**TASK GOAL**
Word for word, output the data, with none of its pictures.

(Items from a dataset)

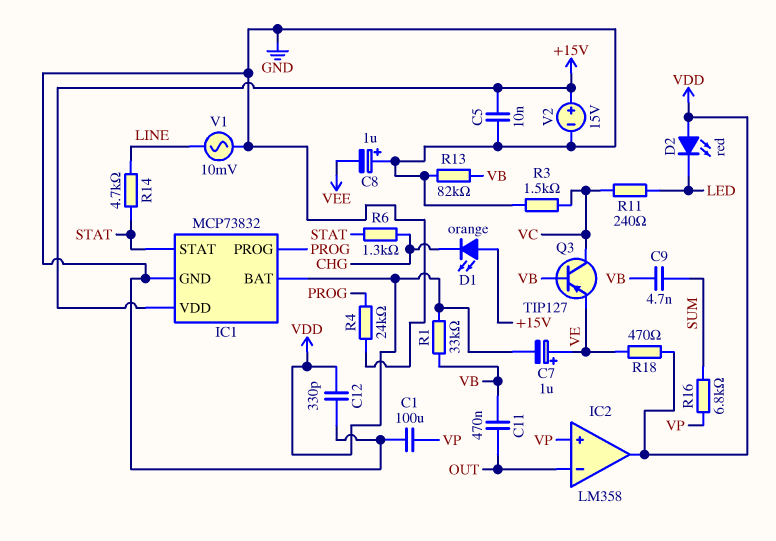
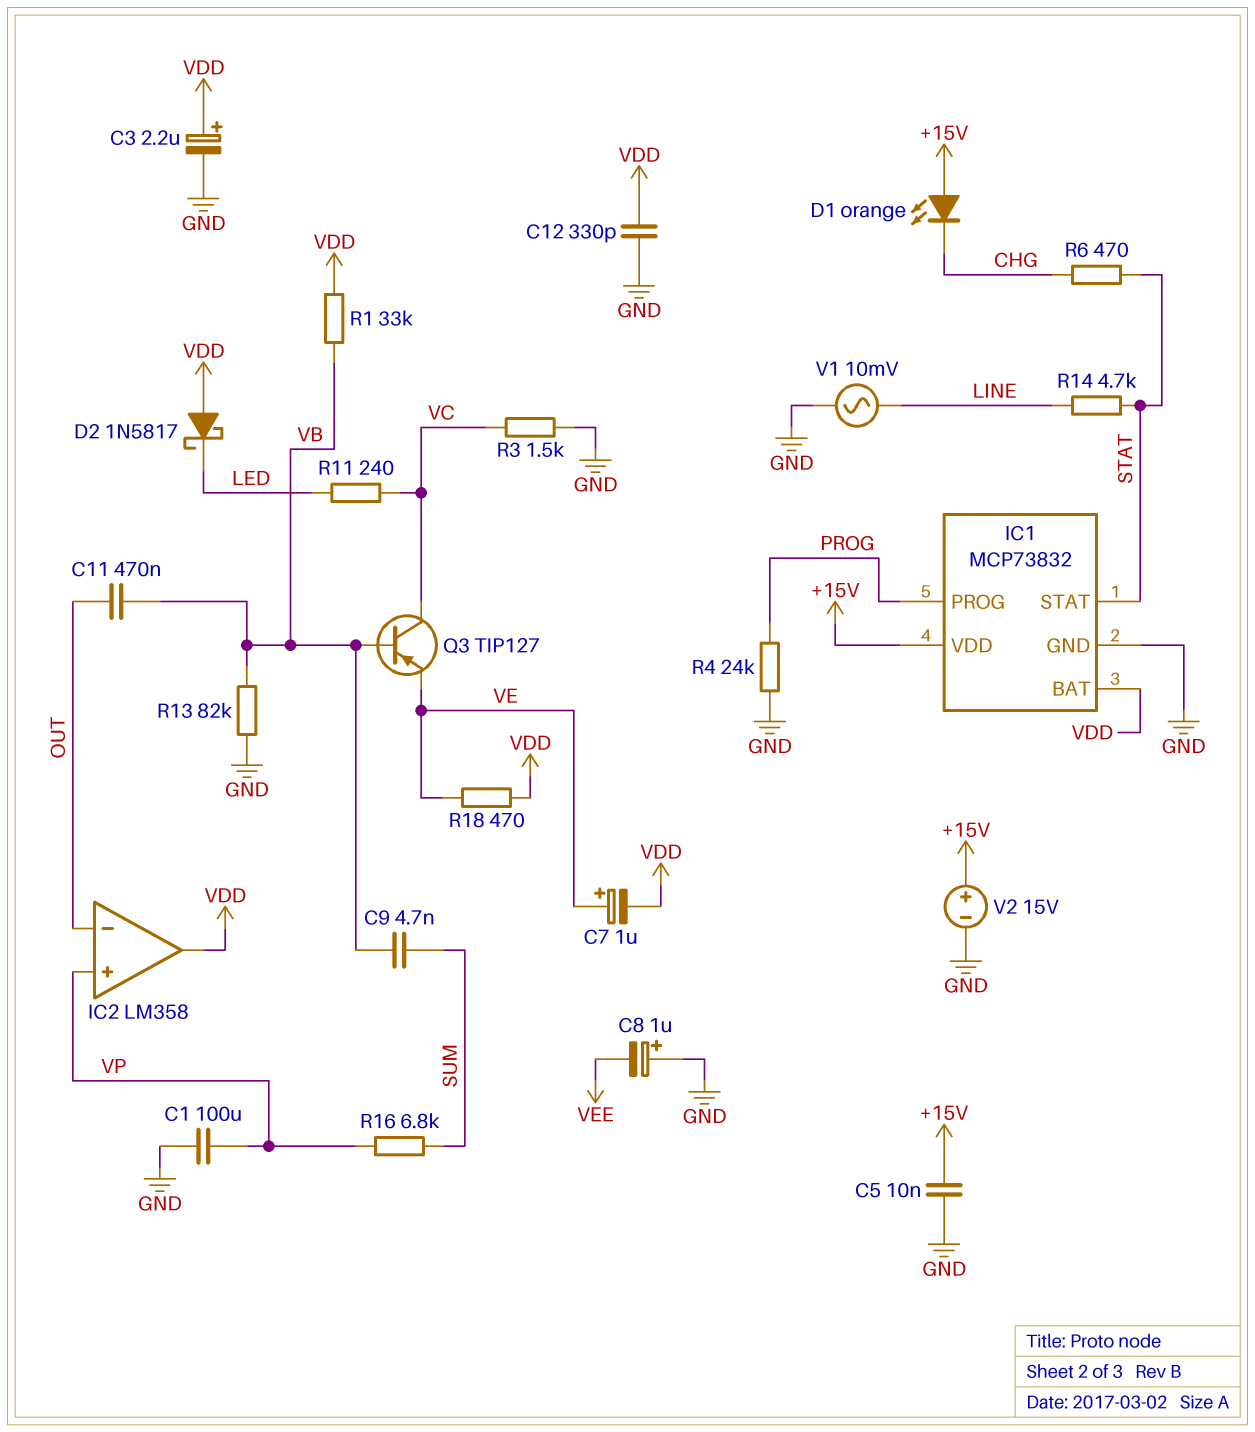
C3: none -> 2.2uF (plus VDD, minus GND)
D2: LED red (A VDD, K LED) -> schottky 1N5817 (A VDD, K LED)
R6: 1.3k (CHG, STAT) -> 470 (CHG, STAT)

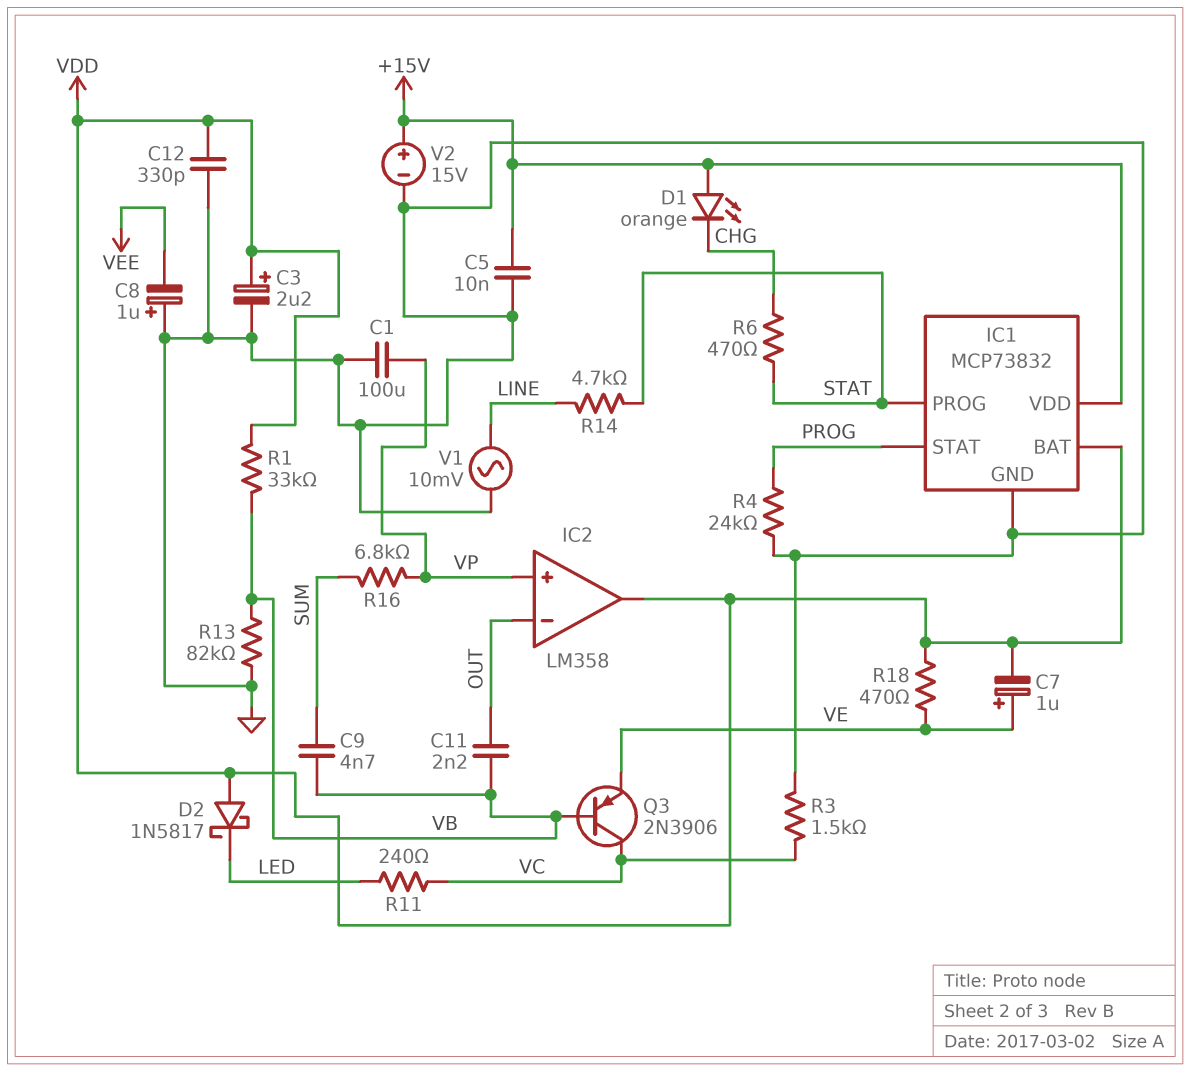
C11: 470nF (OUT, VB) -> 2.2nF (OUT, VB)
IC1 pin PROG: PROG -> STAT
IC1 pin STAT: STAT -> PROG
Q3: PNP TIP127 (B VB, C VC, E VE) -> PNP 2N3906 (B VB, C VC, E VE)

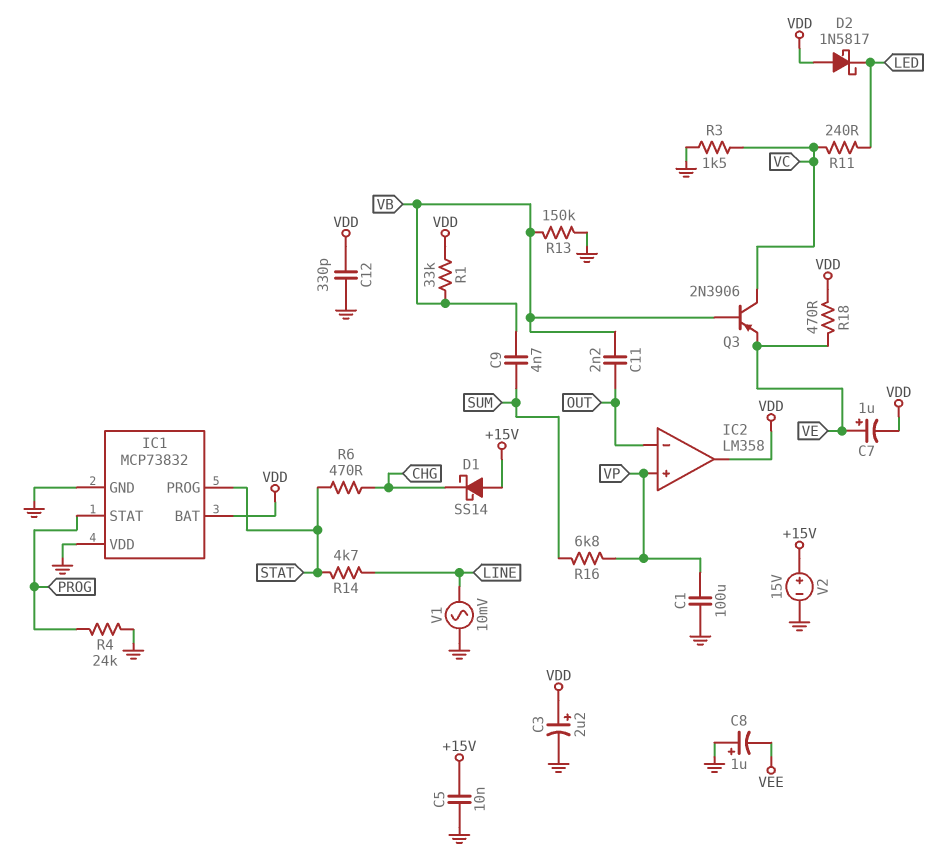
D1: LED orange (A +15V, K CHG) -> schottky SS14 (A +15V, K CHG)
IC1 pin VDD: +15V -> GND
R13: 82k (GND, VB) -> 150k (GND, VB)

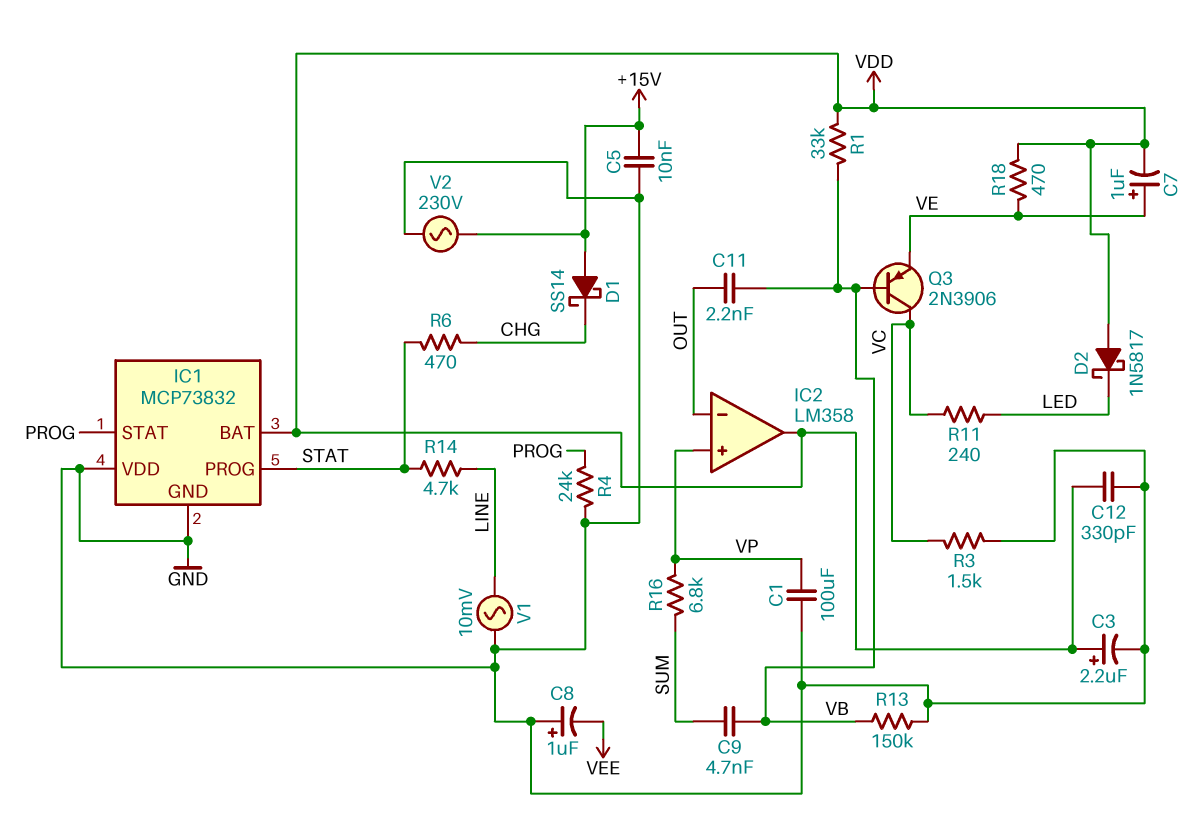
V2: 15V (plus +15V, minus GND) -> AC 230V (+15V, GND)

**PROBLEM SOLUTION**
C3: none -> 2.2uF (plus VDD, minus GND)
D2: LED red (A VDD, K LED) -> schottky 1N5817 (A VDD, K LED)
R6: 1.3k (CHG, STAT) -> 470 (CHG, STAT)

C11: 470nF (OUT, VB) -> 2.2nF (OUT, VB)
IC1 pin PROG: PROG -> STAT
IC1 pin STAT: STAT -> PROG
Q3: PNP TIP127 (B VB, C VC, E VE) -> PNP 2N3906 (B VB, C VC, E VE)

D1: LED orange (A +15V, K CHG) -> schottky SS14 (A +15V, K CHG)
IC1 pin VDD: +15V -> GND
R13: 82k (GND, VB) -> 150k (GND, VB)

V2: 15V (plus +15V, minus GND) -> AC 230V (+15V, GND)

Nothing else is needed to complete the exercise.